- _Dataset_
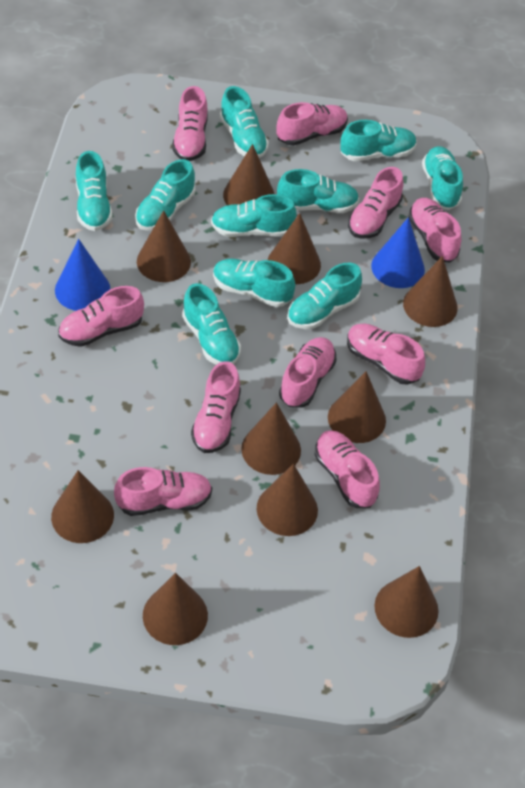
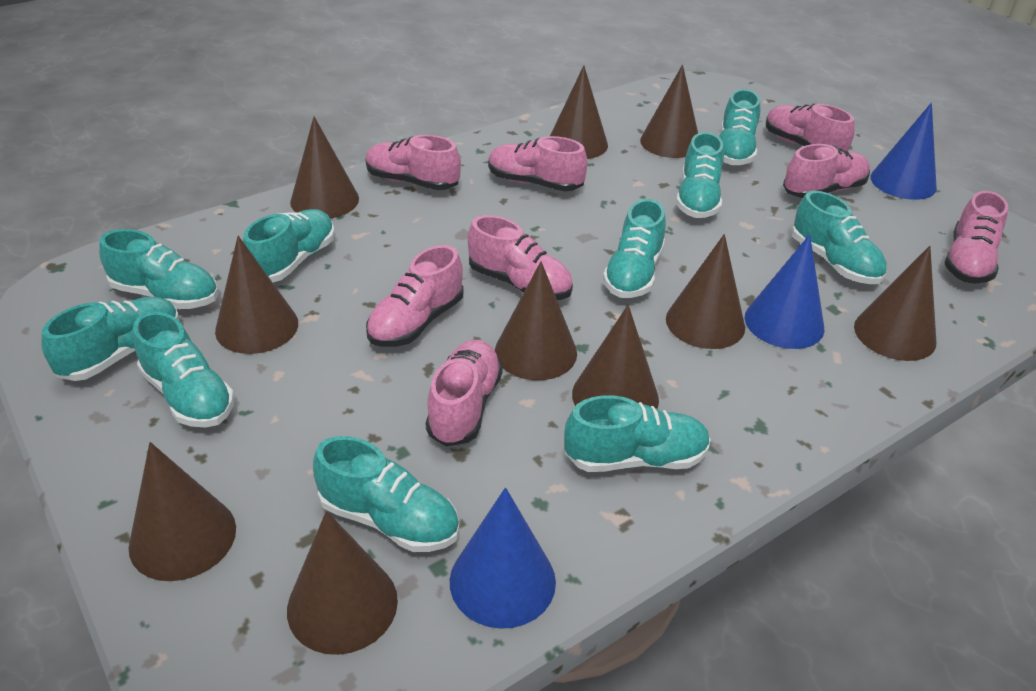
blue cone: 2 -> 3
pink shoe: 10 -> 8

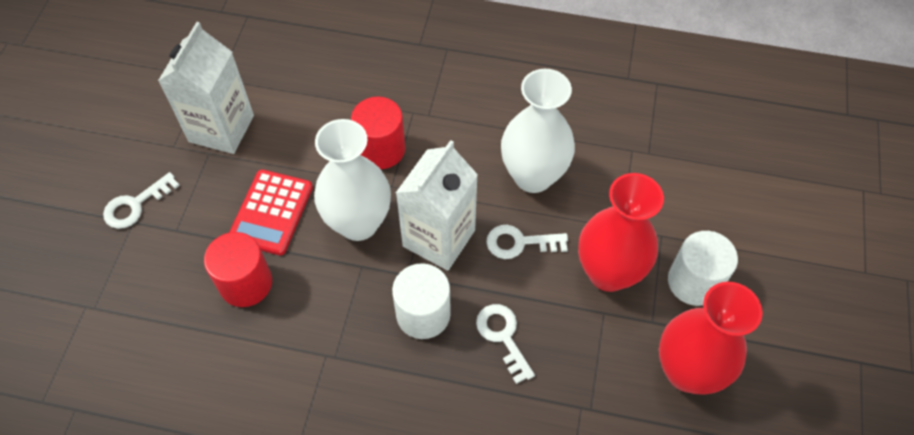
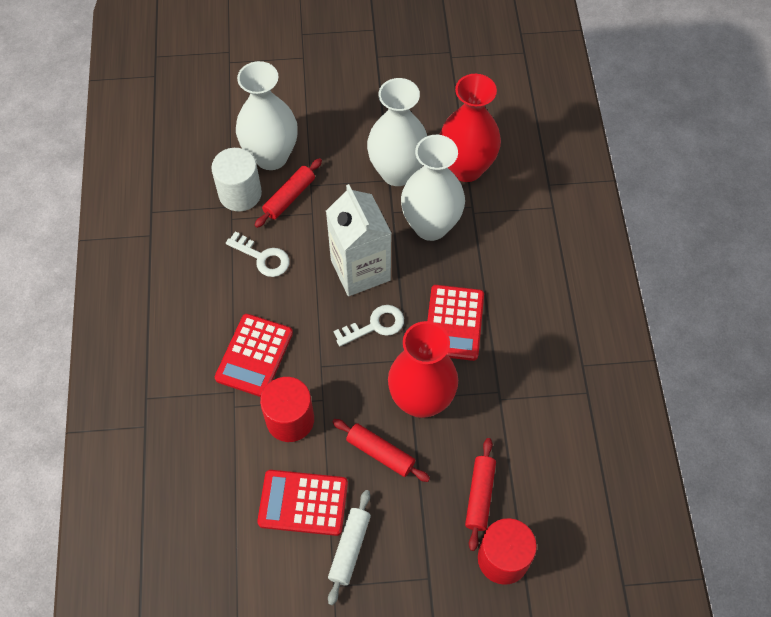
red calculator: 1 -> 3
red rolling pin: 0 -> 3
white carton: 2 -> 1
white cylinder: 2 -> 1
white key: 3 -> 2
white rolling pin: 0 -> 1
white vase: 2 -> 3

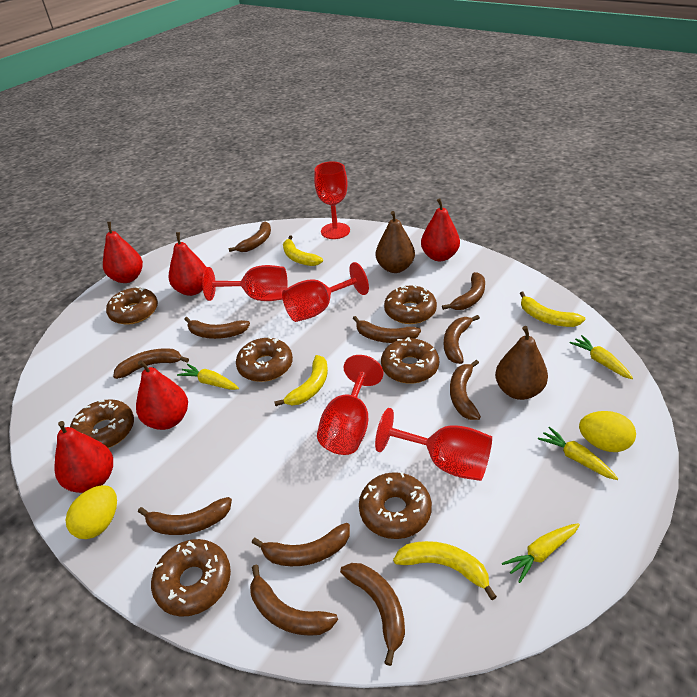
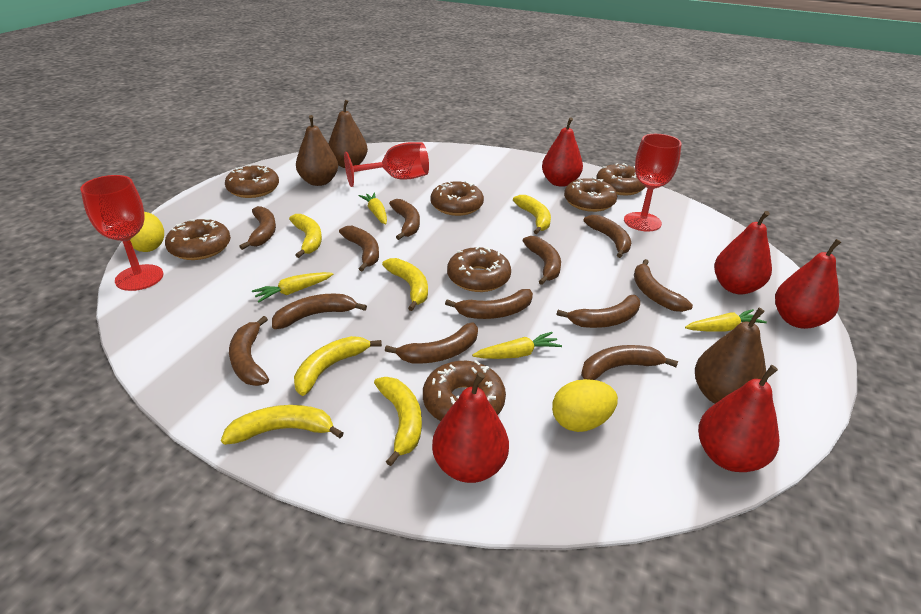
brown banana: 11 -> 12
brown pear: 2 -> 3
red goblet: 5 -> 3
yellow banana: 4 -> 6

- _Work to complete_
Give back each of the records above word for word, apart from the pictures.

- _Final answer_
blue cone: 2 -> 3
pink shoe: 10 -> 8

red calculator: 1 -> 3
red rolling pin: 0 -> 3
white carton: 2 -> 1
white cylinder: 2 -> 1
white key: 3 -> 2
white rolling pin: 0 -> 1
white vase: 2 -> 3

brown banana: 11 -> 12
brown pear: 2 -> 3
red goblet: 5 -> 3
yellow banana: 4 -> 6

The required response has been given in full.